[Start of section]

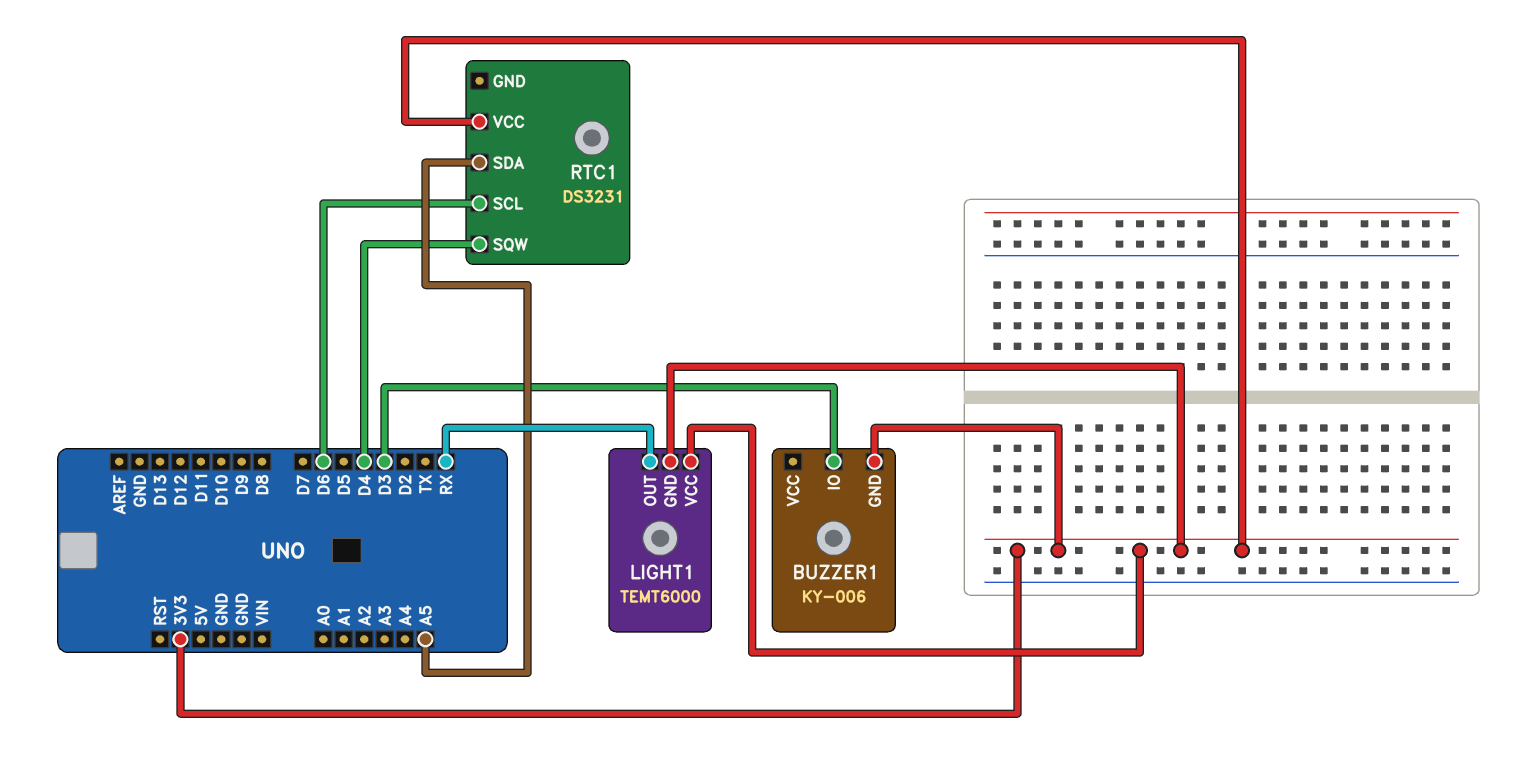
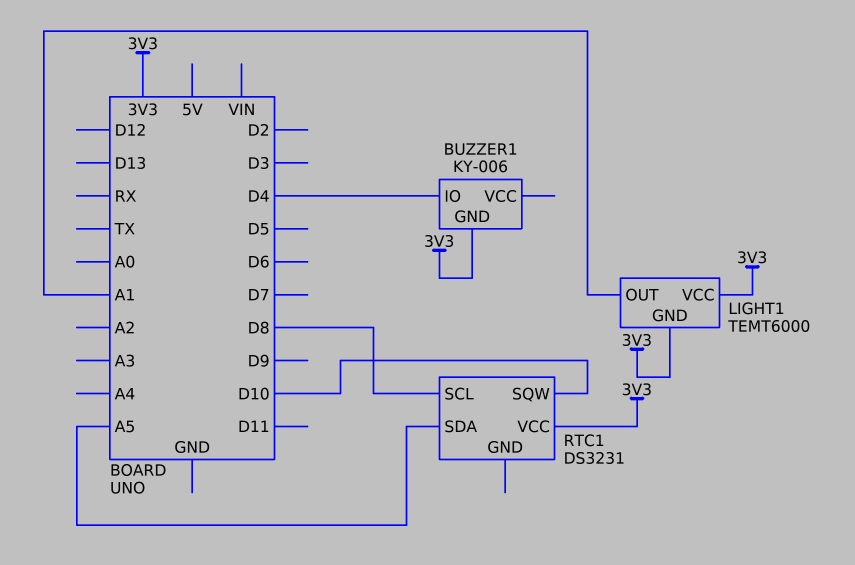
BUZZER1 pin IO: D3 -> D4
LIGHT1 pin OUT: RX -> A1
RTC1 pin SCL: D6 -> D8
RTC1 pin SQW: D4 -> D10

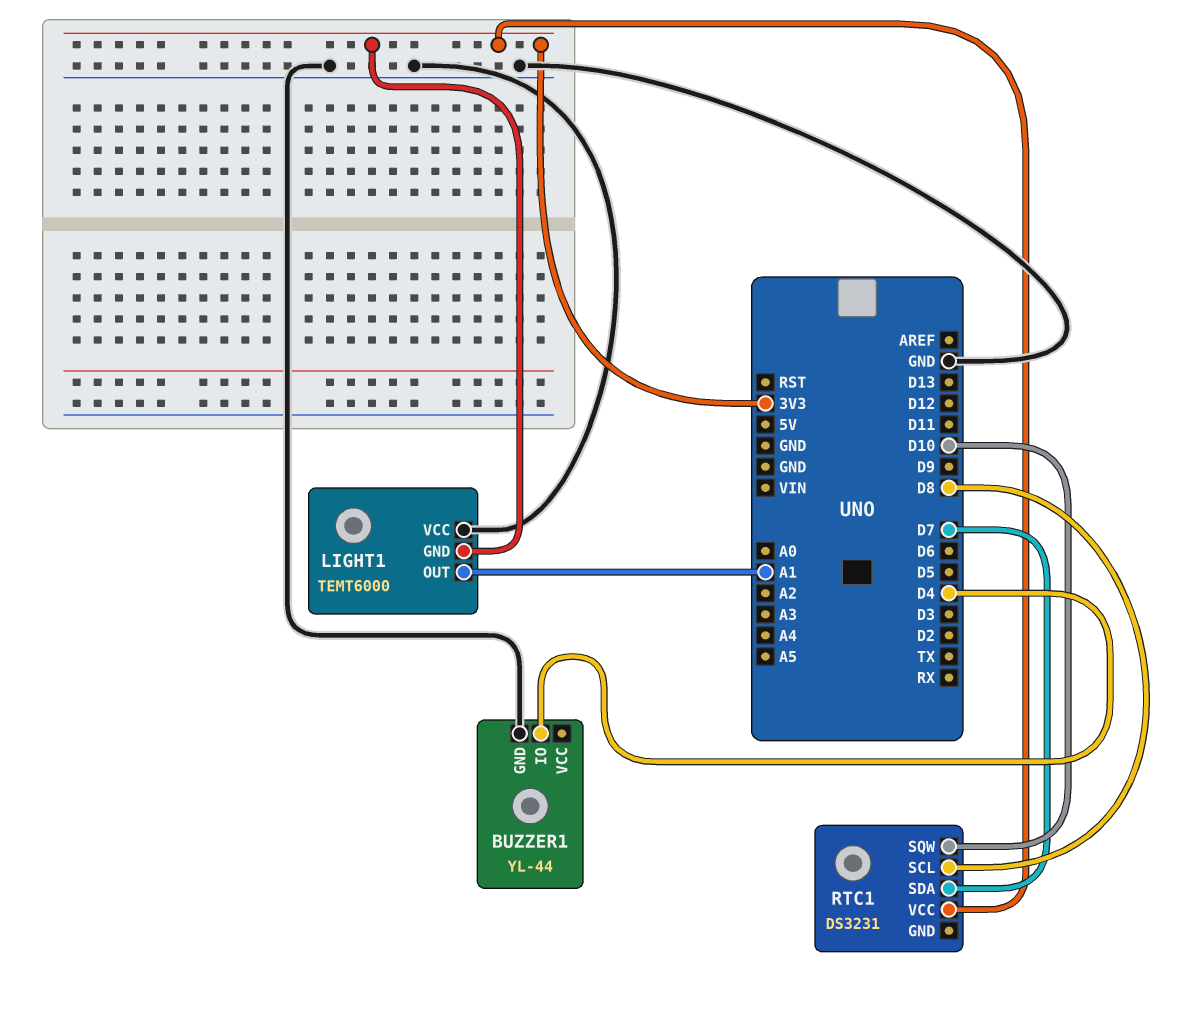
BUZZER1: KY-006 -> YL-44
BUZZER1 pin GND: 3V3 -> GND
LIGHT1 pin VCC: 3V3 -> GND
RTC1 pin SDA: A5 -> D7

[End of section]

• _Task instructions_
Word for word, give the entries above again, with no images included.

• _Task result_
BUZZER1 pin IO: D3 -> D4
LIGHT1 pin OUT: RX -> A1
RTC1 pin SCL: D6 -> D8
RTC1 pin SQW: D4 -> D10

BUZZER1: KY-006 -> YL-44
BUZZER1 pin GND: 3V3 -> GND
LIGHT1 pin VCC: 3V3 -> GND
RTC1 pin SDA: A5 -> D7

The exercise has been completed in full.